__DATA FOR THIS TASK__.
.....
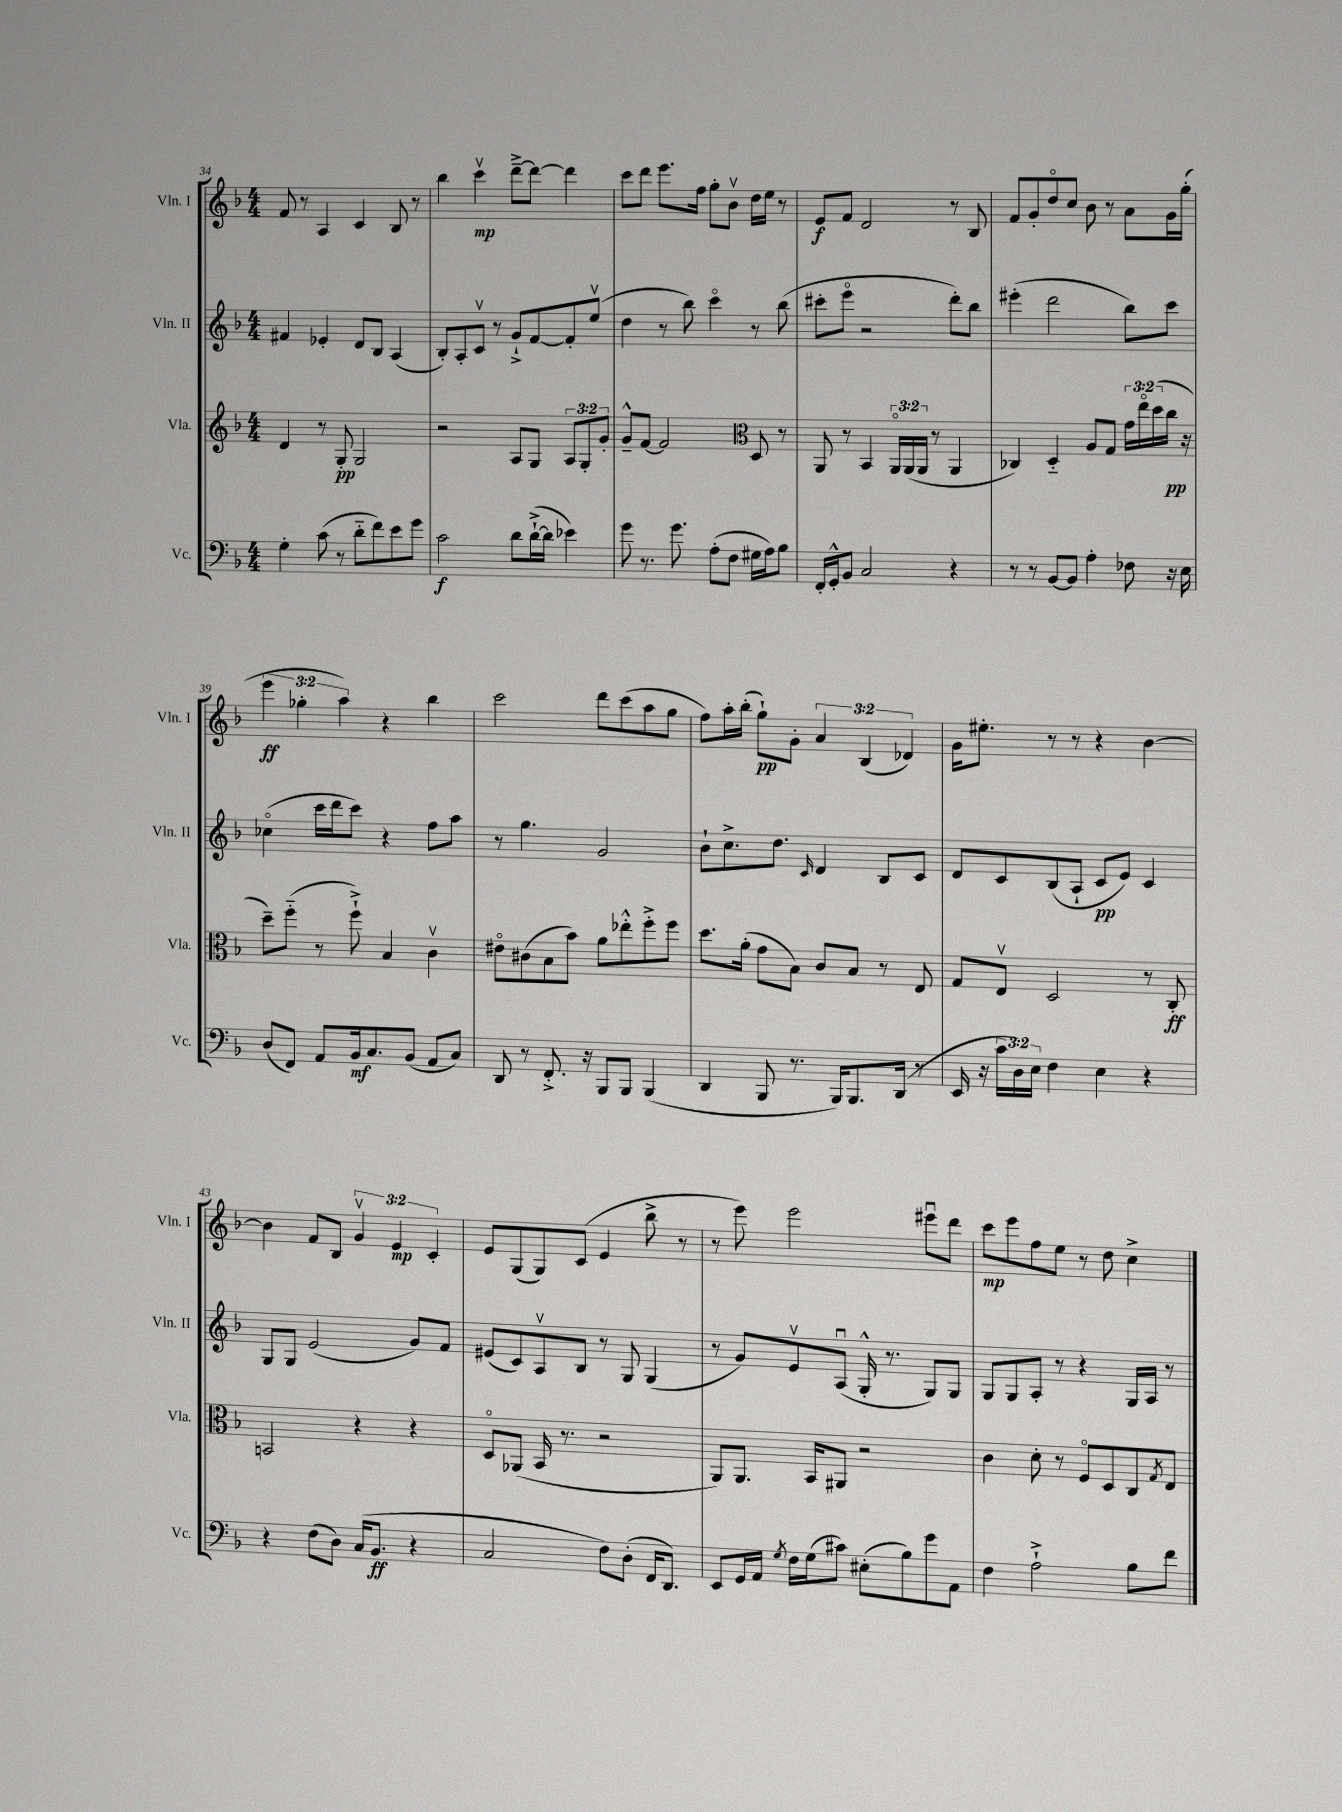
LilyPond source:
.....
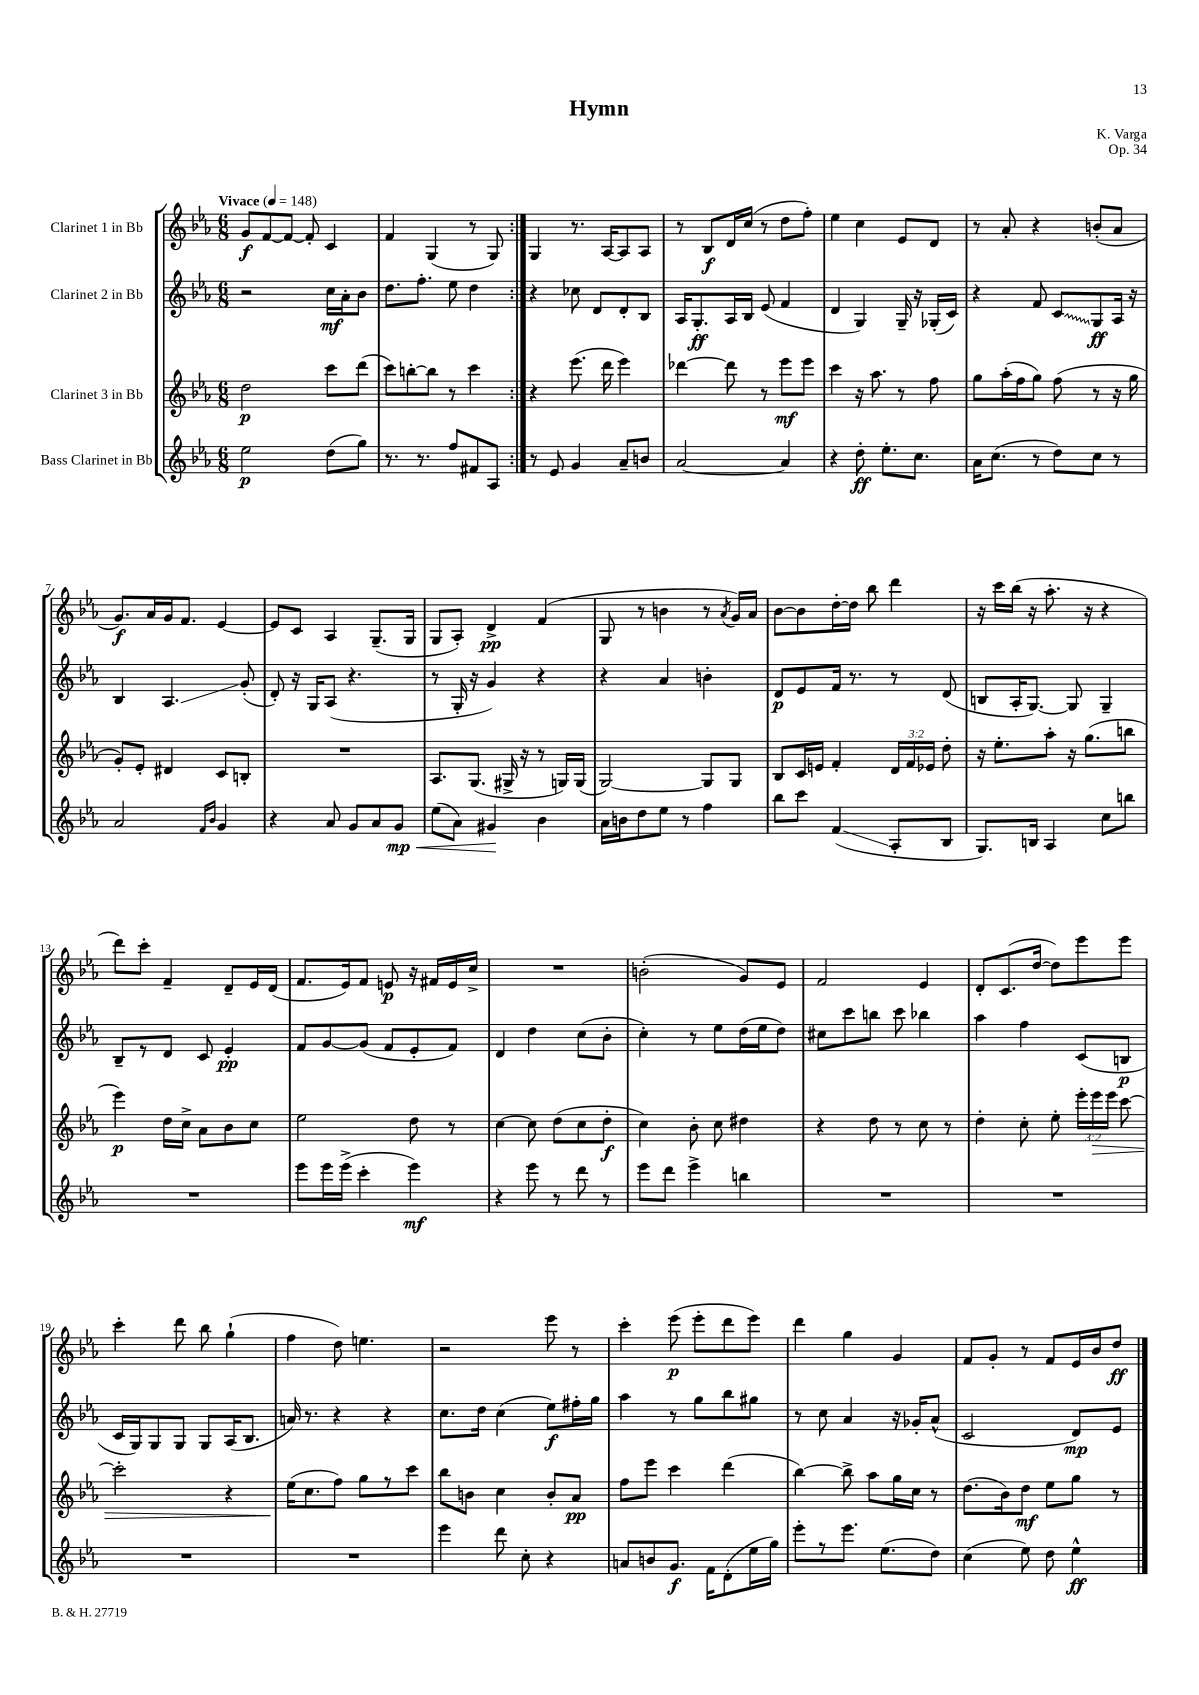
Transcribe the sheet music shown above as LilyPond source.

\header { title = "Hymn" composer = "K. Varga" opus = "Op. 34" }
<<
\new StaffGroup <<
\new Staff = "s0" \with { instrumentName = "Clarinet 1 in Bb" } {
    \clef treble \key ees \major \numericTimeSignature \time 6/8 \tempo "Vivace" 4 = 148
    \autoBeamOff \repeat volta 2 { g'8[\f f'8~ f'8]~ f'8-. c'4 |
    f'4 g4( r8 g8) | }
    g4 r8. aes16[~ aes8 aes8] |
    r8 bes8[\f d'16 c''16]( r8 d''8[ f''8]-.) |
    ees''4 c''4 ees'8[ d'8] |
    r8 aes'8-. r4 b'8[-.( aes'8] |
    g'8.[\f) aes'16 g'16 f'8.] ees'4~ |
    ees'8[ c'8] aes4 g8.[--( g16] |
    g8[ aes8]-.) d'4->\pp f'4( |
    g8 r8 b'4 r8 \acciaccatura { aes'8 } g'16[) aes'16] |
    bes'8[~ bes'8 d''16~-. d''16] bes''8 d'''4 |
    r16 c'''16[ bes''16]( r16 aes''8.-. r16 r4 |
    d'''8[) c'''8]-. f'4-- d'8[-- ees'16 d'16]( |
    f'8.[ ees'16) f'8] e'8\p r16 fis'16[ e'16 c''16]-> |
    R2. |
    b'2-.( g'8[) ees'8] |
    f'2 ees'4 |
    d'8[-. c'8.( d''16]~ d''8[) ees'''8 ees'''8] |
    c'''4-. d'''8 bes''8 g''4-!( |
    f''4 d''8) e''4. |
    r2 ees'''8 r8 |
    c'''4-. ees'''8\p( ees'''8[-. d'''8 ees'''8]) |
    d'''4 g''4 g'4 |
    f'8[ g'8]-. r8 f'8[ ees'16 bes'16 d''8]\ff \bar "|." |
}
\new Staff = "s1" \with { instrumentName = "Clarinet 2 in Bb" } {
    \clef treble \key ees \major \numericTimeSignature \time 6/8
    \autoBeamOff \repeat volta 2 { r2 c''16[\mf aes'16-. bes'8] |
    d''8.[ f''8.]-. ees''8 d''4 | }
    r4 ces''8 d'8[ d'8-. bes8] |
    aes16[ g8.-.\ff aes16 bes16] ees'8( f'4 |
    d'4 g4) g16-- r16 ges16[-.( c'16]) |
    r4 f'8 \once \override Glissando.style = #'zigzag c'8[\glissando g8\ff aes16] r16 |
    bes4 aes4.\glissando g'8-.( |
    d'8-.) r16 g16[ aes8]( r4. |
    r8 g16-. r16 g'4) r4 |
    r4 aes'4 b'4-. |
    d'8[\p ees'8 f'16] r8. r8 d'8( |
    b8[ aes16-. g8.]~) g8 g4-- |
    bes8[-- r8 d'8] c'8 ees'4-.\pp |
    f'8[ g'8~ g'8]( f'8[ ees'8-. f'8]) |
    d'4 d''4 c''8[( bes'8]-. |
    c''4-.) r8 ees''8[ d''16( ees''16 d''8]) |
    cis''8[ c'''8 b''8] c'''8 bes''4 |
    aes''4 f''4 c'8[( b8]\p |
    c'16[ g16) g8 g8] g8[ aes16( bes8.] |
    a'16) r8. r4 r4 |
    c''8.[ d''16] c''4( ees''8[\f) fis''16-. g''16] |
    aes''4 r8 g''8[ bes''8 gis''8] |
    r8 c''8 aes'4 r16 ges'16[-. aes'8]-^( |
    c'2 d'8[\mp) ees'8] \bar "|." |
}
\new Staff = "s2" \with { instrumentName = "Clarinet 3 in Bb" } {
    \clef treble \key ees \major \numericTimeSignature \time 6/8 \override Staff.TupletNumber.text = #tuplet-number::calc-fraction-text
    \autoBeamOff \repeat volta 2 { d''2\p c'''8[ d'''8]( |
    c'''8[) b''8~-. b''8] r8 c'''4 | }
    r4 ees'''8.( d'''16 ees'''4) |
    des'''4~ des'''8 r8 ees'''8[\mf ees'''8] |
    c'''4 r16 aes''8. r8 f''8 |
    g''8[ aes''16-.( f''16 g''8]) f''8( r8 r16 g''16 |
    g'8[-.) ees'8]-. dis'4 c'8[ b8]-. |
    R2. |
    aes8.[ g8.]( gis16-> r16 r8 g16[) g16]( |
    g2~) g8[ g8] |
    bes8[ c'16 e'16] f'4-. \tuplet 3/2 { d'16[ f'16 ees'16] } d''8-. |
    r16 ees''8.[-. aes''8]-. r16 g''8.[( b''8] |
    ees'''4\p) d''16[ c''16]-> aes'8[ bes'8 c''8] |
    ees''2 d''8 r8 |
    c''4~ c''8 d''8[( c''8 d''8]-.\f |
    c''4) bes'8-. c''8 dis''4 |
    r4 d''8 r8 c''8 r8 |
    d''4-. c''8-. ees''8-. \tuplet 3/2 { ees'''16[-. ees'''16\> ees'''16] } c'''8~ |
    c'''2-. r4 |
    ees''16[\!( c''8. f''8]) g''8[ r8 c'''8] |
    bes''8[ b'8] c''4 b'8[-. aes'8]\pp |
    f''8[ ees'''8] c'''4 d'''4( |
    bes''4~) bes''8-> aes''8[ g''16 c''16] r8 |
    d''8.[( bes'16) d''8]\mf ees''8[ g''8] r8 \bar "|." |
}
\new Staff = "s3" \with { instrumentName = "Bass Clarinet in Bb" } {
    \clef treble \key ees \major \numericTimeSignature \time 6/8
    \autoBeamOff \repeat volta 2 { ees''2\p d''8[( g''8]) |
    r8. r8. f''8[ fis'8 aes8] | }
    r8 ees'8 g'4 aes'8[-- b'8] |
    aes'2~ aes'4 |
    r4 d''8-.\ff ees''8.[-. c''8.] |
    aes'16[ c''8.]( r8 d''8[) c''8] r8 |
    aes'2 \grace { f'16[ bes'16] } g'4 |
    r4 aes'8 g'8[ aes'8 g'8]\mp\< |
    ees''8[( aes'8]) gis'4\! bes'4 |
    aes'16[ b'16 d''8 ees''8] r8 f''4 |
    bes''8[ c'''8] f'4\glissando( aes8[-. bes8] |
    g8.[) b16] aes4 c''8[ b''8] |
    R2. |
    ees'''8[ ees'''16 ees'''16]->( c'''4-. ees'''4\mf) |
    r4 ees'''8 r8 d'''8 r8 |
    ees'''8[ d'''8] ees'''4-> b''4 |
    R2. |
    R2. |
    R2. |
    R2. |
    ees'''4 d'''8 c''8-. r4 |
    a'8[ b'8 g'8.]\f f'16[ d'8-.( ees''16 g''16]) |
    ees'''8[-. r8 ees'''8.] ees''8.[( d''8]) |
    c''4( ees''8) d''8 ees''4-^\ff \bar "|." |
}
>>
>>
.....
__SET PROBLEM__. Pull out every line of the material above that contains the string "numericTimeSignature", and copy each line in full.

__SOLUTION FOR THIS PROBLEM__.
    \clef treble \key ees \major \numericTimeSignature \time 6/8 \tempo "Vivace" 4 = 148
    \clef treble \key ees \major \numericTimeSignature \time 6/8
    \clef treble \key ees \major \numericTimeSignature \time 6/8 \override Staff.TupletNumber.text = #tuplet-number::calc-fraction-text
    \clef treble \key ees \major \numericTimeSignature \time 6/8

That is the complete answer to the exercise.